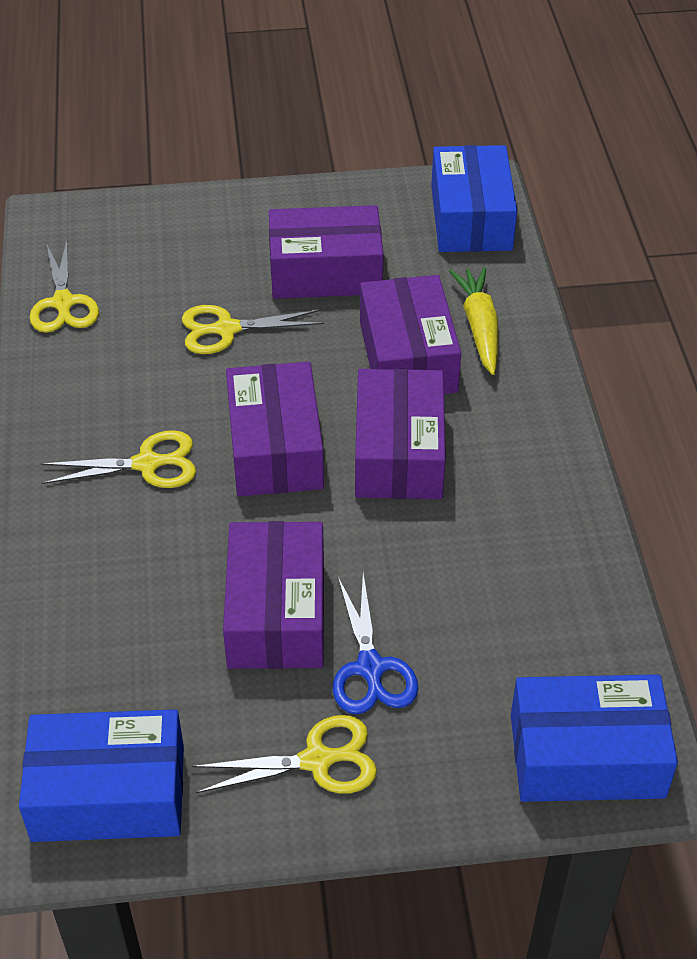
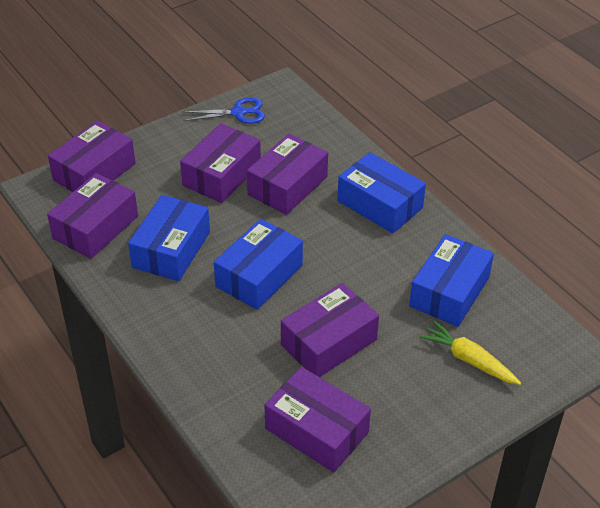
blue box: 3 -> 4
purple box: 5 -> 6
yellow scissors: 4 -> 0

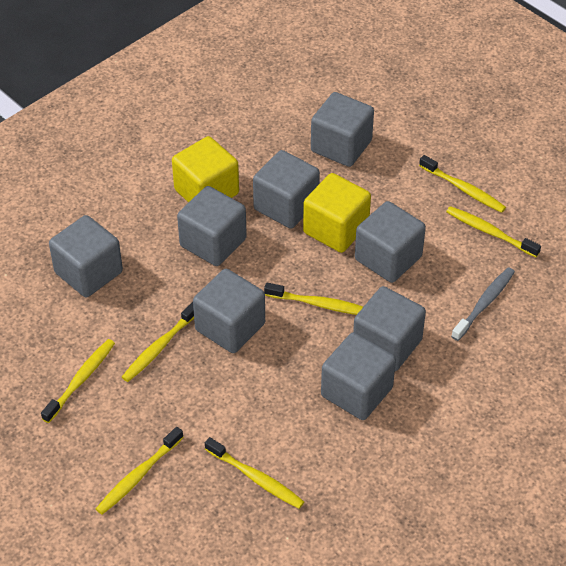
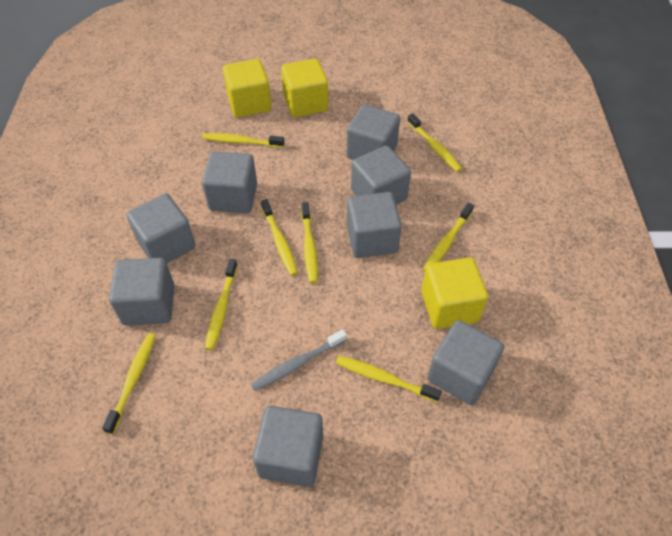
yellow cube: 2 -> 3
yellow toothbrush: 7 -> 8

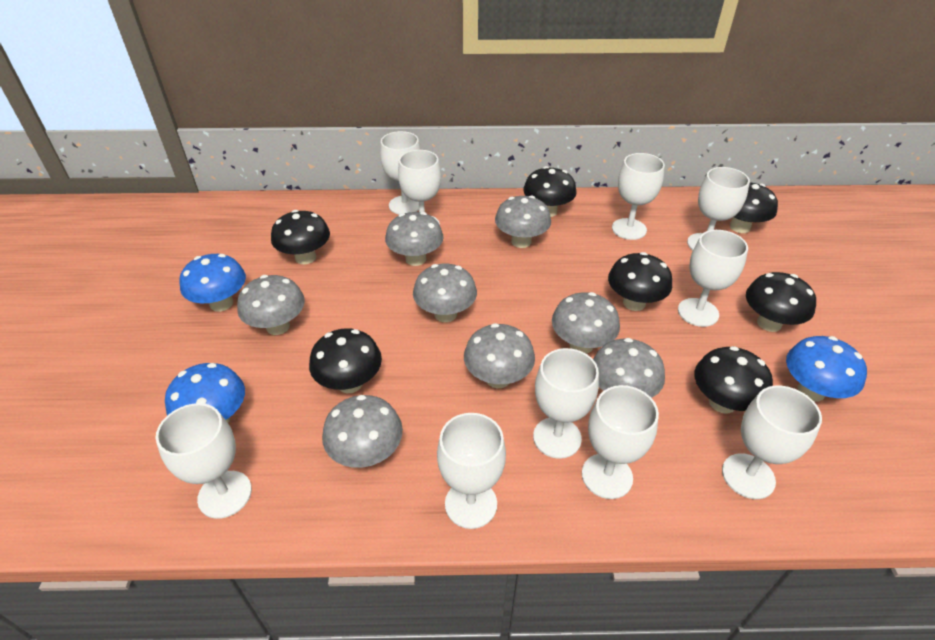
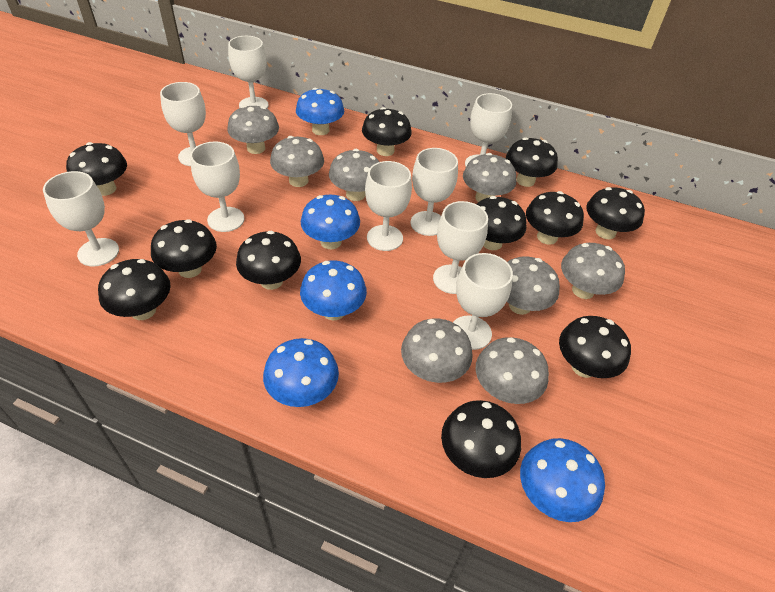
black mushroom: 7 -> 11
blue mushroom: 3 -> 5
white goblet: 10 -> 9

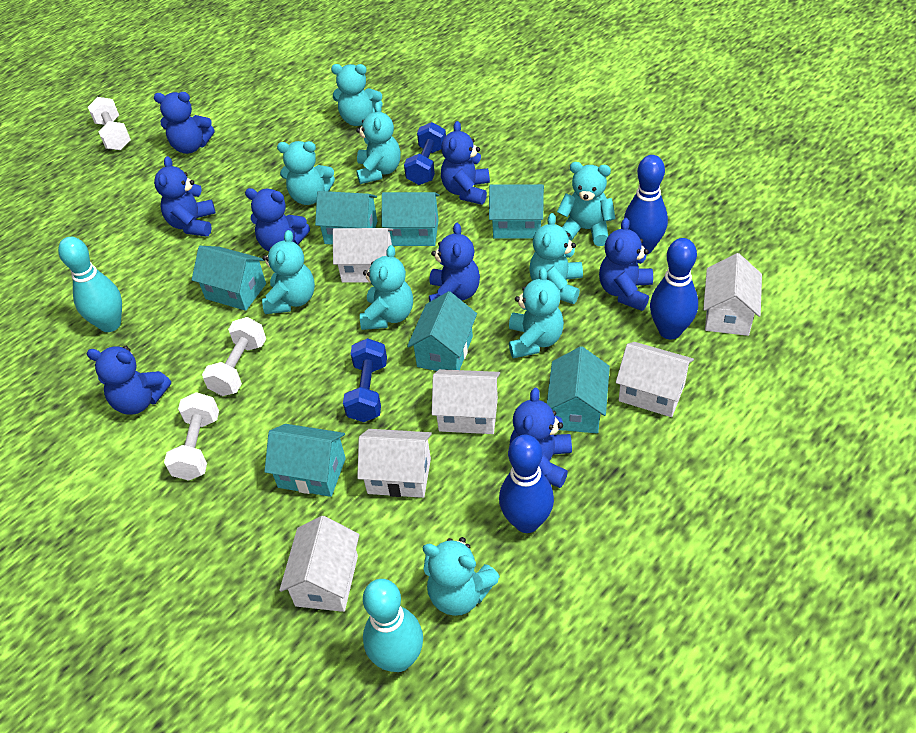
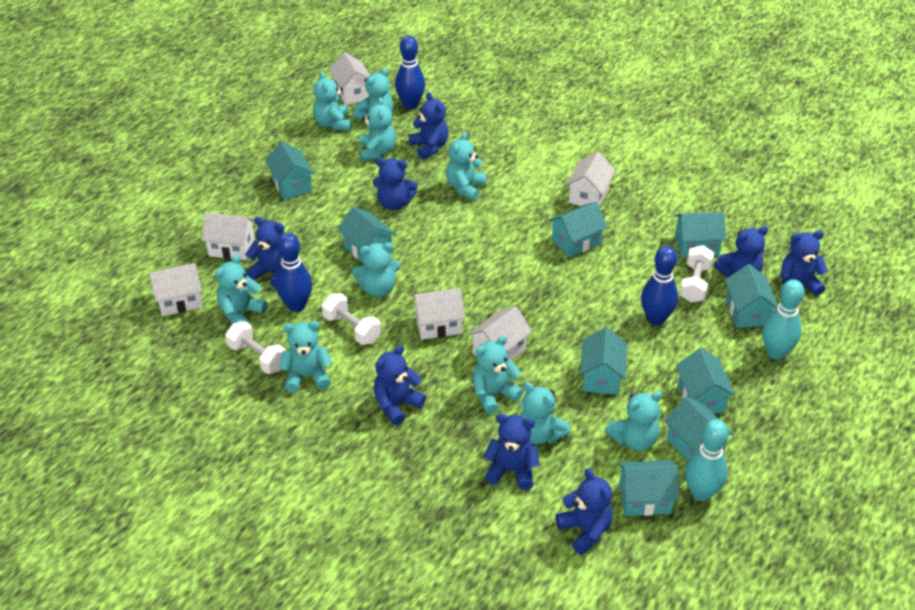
blue dumbbell: 2 -> 0
turquoise house: 7 -> 9
turquoise teddy bear: 9 -> 10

Exercise prompt
In the records above, find every line that contains the word "blue" and copy it.

Solution to the problem
blue box: 3 -> 4
blue mushroom: 3 -> 5
blue dumbbell: 2 -> 0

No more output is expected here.